→ PROBLEM TO WORK ON
Transcribe the entries that come next exactly, but not the pictures they contain.

→ LISTED RECORDS
⟨
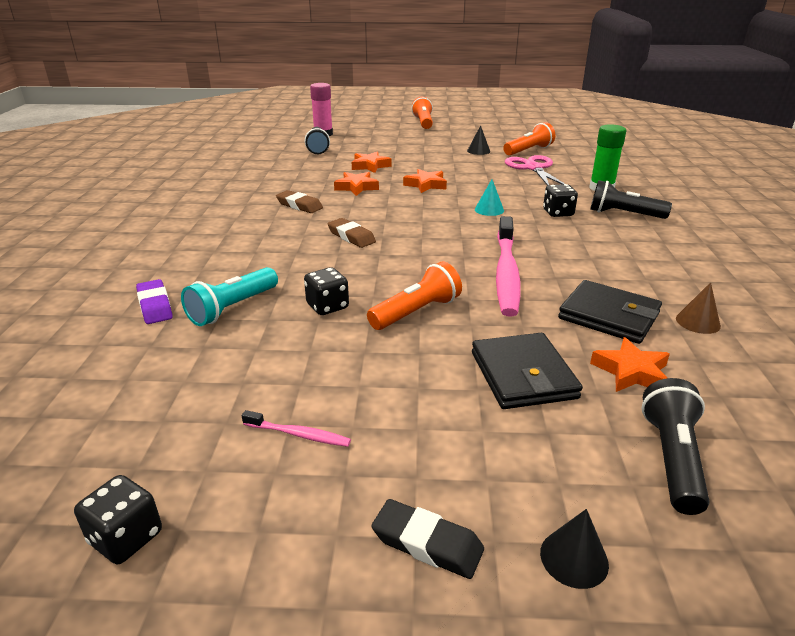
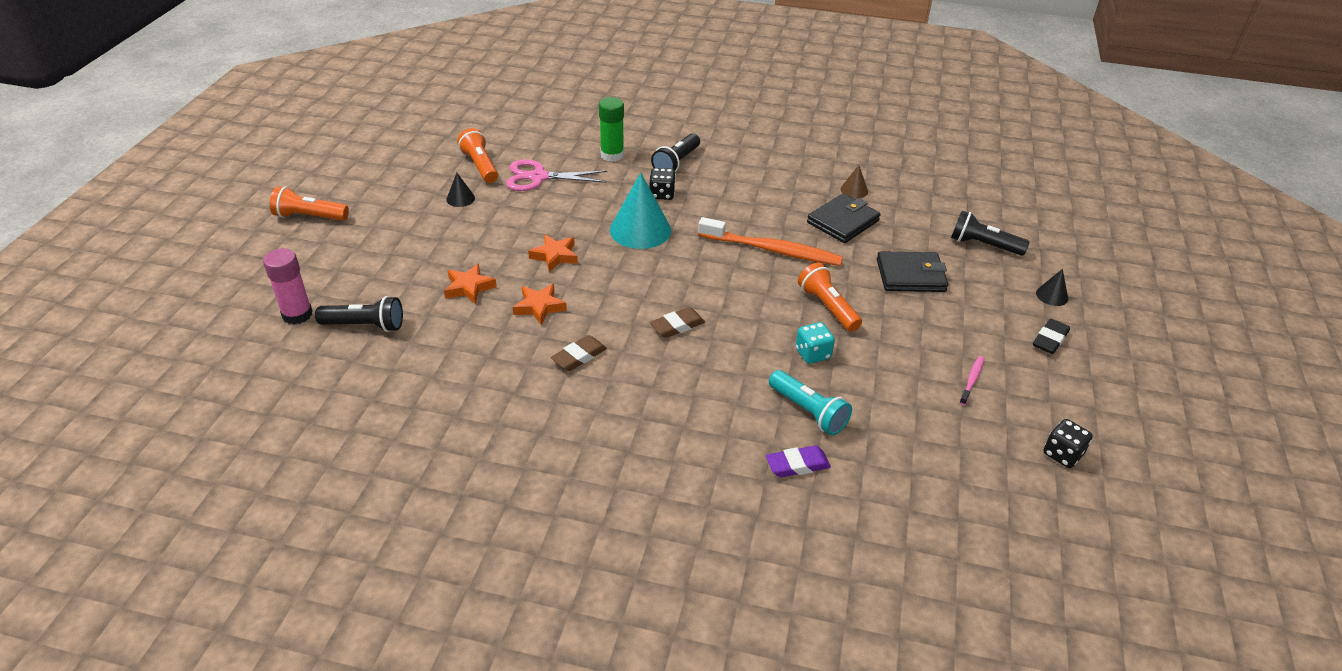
camera: 80 degrees left, 10 degrees up
(327, 306) = (812, 354): black dice -> turquoise dice
(489, 210) = (640, 230): turquoise cone -> turquoise cone, size x2.10
(506, 273) = (772, 250): pink toothbrush -> orange toothbrush
(631, 372) = (908, 233): orange star -> none

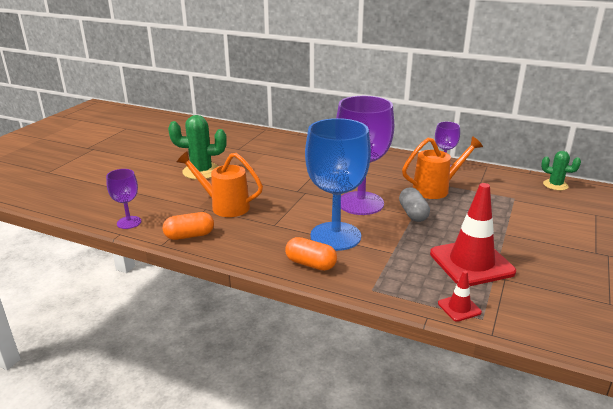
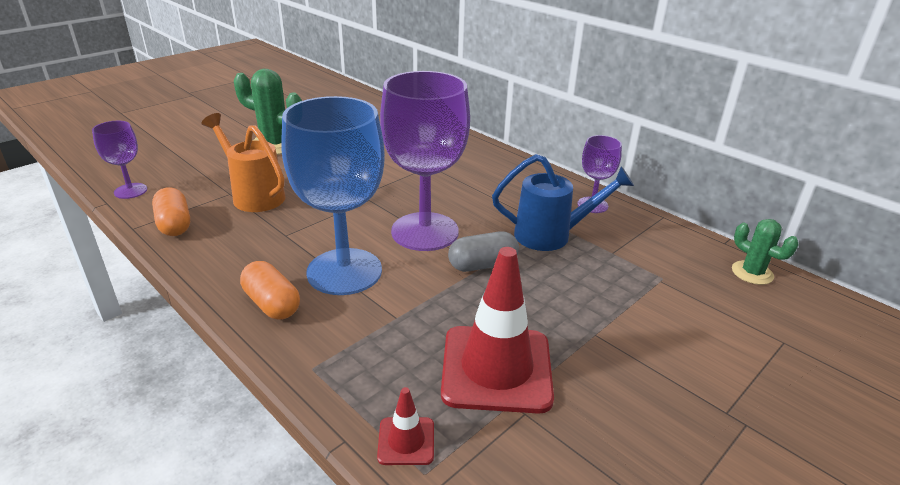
camera: 20 degrees right, 5 degrees up
(189, 236) = (174, 224): orange capsule -> orange capsule turned 60 degrees clockwise
(413, 214) = (482, 265): grey capsule -> grey capsule turned 60 degrees clockwise
(436, 189) = (551, 235): orange watering can -> blue watering can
⟩
→ EXERCISE OUTPUT
camera: 80 degrees left, 10 degrees up
(327, 306) = (812, 354): black dice -> turquoise dice
(489, 210) = (640, 230): turquoise cone -> turquoise cone, size x2.10
(506, 273) = (772, 250): pink toothbrush -> orange toothbrush
(631, 372) = (908, 233): orange star -> none

camera: 20 degrees right, 5 degrees up
(189, 236) = (174, 224): orange capsule -> orange capsule turned 60 degrees clockwise
(413, 214) = (482, 265): grey capsule -> grey capsule turned 60 degrees clockwise
(436, 189) = (551, 235): orange watering can -> blue watering can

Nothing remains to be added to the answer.